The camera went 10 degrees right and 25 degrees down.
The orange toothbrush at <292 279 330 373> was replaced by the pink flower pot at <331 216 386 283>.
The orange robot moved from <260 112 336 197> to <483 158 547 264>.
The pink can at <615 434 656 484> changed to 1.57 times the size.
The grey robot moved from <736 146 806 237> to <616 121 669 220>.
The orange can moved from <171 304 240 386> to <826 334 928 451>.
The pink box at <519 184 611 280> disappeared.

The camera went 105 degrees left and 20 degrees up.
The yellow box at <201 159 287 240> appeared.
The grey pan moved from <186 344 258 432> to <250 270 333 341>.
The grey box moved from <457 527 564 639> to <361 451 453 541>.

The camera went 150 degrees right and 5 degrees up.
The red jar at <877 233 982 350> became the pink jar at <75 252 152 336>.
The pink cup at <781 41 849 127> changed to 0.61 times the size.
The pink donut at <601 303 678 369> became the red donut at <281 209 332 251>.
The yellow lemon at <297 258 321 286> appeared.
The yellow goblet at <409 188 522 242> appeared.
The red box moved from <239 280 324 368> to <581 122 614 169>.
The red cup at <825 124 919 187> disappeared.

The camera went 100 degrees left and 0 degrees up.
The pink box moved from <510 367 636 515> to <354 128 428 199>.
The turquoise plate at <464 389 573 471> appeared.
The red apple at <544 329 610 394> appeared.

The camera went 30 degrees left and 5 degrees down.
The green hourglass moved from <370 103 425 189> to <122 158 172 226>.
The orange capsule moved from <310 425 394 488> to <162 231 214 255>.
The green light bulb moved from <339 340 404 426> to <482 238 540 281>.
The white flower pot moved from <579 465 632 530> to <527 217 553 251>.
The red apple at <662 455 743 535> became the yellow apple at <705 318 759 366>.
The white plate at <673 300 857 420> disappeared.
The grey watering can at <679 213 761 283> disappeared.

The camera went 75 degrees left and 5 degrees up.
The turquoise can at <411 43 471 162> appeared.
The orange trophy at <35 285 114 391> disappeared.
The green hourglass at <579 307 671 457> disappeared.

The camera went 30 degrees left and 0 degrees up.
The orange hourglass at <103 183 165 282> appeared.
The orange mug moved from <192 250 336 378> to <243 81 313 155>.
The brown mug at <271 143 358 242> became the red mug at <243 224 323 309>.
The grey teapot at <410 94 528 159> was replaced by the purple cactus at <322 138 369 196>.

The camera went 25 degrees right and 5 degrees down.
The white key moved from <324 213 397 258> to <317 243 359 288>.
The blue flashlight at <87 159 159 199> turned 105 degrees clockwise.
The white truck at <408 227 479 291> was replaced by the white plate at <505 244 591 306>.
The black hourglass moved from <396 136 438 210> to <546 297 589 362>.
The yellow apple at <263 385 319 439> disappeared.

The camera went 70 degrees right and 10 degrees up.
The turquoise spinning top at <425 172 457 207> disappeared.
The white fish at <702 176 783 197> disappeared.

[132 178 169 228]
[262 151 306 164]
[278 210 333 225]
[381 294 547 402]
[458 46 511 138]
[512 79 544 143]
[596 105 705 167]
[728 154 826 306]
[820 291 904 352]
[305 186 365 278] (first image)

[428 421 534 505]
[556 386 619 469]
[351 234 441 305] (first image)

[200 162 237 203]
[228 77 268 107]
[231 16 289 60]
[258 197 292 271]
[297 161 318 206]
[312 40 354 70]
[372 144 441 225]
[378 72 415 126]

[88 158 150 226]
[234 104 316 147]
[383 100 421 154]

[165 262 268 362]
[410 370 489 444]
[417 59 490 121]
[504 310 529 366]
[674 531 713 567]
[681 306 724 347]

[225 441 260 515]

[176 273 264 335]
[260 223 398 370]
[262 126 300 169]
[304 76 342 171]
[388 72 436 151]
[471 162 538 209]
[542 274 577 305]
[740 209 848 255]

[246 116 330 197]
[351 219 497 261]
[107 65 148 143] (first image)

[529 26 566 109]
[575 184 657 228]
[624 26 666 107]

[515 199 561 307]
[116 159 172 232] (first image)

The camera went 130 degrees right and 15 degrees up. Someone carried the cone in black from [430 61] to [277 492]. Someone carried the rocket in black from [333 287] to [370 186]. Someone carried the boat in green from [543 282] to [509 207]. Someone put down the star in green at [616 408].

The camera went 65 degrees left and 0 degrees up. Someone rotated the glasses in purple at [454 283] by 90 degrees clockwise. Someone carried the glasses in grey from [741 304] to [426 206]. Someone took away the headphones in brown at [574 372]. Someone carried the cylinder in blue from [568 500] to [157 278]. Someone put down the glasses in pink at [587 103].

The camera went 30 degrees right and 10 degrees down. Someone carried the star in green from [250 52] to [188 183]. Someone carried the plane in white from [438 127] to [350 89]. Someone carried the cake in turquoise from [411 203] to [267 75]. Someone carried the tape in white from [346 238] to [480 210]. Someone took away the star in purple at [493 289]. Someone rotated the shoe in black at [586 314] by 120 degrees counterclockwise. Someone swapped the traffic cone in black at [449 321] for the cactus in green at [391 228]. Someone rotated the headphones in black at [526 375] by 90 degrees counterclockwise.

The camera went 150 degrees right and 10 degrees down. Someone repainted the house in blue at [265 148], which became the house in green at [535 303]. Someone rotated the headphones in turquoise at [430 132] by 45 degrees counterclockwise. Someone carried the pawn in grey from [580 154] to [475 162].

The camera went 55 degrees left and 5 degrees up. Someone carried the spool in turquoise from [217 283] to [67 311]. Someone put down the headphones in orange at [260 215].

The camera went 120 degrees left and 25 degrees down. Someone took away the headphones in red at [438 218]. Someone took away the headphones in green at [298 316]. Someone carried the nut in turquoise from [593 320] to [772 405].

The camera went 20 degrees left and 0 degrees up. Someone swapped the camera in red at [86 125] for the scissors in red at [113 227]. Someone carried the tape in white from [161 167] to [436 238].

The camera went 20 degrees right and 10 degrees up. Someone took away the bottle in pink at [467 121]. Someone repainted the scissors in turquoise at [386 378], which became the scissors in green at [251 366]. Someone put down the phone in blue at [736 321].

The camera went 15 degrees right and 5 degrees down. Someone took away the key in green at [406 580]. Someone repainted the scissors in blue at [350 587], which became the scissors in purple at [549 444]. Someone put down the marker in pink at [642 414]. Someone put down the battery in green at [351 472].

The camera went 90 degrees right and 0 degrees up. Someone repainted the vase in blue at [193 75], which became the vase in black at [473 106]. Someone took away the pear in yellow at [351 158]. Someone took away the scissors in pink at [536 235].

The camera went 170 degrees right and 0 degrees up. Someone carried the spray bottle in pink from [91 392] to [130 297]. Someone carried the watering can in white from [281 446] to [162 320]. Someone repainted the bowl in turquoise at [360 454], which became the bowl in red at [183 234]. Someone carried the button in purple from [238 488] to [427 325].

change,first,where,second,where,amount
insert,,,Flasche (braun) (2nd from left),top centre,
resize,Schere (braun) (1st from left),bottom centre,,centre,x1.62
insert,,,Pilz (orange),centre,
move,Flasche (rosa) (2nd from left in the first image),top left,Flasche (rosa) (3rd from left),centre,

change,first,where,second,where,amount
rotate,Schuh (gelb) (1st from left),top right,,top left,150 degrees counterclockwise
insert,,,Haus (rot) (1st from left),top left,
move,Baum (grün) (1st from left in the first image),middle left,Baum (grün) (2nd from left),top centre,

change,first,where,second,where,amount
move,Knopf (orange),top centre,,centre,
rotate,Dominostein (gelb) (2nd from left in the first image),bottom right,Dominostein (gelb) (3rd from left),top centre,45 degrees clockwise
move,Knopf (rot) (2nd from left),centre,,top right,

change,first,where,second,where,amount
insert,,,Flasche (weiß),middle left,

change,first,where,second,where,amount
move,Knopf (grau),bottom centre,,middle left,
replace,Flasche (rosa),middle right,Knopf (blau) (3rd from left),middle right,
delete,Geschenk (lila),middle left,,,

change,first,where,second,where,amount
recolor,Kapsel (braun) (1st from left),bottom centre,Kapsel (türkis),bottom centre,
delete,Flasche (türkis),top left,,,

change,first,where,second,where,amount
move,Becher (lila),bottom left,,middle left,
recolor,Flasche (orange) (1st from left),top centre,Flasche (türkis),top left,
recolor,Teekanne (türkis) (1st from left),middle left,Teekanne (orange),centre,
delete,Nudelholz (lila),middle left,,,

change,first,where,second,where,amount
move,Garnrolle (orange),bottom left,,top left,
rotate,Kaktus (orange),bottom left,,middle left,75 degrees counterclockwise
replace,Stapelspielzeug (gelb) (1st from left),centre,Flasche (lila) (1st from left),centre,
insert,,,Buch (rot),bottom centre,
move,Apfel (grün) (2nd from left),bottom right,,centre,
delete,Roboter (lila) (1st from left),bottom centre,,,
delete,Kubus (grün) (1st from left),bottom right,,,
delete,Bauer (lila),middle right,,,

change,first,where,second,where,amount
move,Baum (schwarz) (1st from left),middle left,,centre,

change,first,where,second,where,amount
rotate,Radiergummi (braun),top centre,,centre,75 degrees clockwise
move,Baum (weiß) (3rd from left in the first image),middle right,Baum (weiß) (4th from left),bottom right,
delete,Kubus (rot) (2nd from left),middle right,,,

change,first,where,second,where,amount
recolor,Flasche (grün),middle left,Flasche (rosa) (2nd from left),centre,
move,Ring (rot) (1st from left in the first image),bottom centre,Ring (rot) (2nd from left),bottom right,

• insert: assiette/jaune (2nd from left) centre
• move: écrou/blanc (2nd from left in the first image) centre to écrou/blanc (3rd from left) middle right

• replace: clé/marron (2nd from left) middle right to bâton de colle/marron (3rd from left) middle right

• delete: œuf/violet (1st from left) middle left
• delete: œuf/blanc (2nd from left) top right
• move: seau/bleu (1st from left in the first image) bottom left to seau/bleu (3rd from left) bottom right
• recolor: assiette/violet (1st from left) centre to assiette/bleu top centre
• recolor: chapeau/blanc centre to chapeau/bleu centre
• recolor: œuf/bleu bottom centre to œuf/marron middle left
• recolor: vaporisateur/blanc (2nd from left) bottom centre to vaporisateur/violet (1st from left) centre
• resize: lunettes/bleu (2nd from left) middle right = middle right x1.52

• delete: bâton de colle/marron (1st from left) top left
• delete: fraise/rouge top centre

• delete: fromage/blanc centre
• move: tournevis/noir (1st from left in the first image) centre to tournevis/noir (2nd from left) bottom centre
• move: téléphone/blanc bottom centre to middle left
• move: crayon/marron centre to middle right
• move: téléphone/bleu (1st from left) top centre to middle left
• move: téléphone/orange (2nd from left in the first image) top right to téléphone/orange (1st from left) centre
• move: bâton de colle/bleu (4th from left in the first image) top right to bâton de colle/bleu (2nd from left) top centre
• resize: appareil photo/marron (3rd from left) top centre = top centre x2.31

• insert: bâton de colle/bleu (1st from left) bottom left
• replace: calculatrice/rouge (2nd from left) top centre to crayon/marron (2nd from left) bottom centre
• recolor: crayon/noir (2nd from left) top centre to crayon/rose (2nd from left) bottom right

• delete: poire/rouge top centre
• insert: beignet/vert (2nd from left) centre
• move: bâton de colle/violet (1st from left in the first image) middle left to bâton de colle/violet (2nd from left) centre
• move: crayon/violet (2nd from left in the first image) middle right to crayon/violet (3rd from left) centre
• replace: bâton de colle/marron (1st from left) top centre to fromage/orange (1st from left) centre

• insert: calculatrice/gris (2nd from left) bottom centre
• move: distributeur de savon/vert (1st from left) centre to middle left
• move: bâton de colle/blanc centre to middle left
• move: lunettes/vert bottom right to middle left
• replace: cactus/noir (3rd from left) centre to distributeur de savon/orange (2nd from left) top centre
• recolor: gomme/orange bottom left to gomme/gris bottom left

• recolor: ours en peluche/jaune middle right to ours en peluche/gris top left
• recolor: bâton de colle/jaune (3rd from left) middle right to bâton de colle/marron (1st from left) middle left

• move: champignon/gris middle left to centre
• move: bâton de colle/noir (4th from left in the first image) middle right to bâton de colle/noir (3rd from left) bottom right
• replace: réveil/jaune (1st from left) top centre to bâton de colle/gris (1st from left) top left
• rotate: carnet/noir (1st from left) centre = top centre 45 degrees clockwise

┄┄┄┄┄┄┄┄┄┄

What you retype should run from the first line of the entries above through the line containing "The orange can", exactly and in full.

The camera went 10 degrees right and 25 degrees down.
The orange toothbrush at <292 279 330 373> was replaced by the pink flower pot at <331 216 386 283>.
The orange robot moved from <260 112 336 197> to <483 158 547 264>.
The pink can at <615 434 656 484> changed to 1.57 times the size.
The grey robot moved from <736 146 806 237> to <616 121 669 220>.
The orange can moved from <171 304 240 386> to <826 334 928 451>.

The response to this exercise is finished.